To do
Would you please copy each line below that includes the string "light"?

Stored entries:
--------

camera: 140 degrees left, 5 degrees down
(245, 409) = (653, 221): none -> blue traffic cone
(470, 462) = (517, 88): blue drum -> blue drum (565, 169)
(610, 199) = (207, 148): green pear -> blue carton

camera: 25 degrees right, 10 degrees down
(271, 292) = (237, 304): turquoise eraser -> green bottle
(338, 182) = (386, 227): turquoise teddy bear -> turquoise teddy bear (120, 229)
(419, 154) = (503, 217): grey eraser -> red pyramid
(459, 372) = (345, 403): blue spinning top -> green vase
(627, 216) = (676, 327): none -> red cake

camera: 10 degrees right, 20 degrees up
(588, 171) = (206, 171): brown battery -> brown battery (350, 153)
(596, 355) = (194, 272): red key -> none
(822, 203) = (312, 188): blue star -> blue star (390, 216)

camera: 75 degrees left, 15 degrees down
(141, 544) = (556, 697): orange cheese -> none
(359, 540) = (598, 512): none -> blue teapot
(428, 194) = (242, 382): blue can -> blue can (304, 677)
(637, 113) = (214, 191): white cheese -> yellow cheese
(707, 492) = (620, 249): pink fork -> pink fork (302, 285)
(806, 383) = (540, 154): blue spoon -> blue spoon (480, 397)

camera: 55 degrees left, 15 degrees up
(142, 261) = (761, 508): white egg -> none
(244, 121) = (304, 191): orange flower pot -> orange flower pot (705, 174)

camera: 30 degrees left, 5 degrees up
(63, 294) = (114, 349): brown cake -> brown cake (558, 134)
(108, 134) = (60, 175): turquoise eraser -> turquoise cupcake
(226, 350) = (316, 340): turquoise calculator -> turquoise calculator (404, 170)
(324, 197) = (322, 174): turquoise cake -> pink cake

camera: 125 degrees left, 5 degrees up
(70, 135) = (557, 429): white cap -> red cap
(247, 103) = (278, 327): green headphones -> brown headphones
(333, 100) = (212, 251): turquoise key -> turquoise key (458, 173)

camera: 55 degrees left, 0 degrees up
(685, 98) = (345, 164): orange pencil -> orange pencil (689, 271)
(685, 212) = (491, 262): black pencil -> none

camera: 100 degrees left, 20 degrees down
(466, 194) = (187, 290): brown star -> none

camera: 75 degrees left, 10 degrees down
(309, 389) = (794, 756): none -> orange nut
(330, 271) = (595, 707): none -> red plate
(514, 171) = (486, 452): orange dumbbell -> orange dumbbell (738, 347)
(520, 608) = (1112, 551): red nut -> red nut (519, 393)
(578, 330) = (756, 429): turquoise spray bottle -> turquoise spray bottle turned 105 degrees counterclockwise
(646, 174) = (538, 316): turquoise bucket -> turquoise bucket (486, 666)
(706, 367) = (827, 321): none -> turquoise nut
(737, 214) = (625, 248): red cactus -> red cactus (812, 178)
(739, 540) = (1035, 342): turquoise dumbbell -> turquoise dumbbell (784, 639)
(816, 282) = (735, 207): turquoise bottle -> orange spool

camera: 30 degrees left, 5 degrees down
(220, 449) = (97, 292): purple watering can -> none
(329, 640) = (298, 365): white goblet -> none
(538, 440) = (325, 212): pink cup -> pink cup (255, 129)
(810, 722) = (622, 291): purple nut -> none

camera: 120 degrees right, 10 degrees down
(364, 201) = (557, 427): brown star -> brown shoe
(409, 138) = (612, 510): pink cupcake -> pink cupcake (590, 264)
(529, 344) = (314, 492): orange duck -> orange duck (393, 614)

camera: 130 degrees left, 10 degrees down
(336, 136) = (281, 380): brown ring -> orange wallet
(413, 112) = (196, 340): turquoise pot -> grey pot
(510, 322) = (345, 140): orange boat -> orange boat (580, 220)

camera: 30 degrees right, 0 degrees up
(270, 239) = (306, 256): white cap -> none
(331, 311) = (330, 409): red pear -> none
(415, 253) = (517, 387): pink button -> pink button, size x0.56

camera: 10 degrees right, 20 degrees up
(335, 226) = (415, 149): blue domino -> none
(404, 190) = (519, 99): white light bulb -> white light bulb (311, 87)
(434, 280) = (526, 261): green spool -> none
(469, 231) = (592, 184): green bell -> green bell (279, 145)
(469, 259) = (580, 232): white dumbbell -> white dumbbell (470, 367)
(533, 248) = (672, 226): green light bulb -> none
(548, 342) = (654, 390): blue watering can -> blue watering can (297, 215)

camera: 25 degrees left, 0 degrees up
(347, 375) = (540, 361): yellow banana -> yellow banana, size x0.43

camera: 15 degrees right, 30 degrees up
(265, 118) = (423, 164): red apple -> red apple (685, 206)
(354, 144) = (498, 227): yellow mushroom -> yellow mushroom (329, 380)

--------

Output for this exercise
(404, 190) = (519, 99): white light bulb -> white light bulb (311, 87)
(533, 248) = (672, 226): green light bulb -> none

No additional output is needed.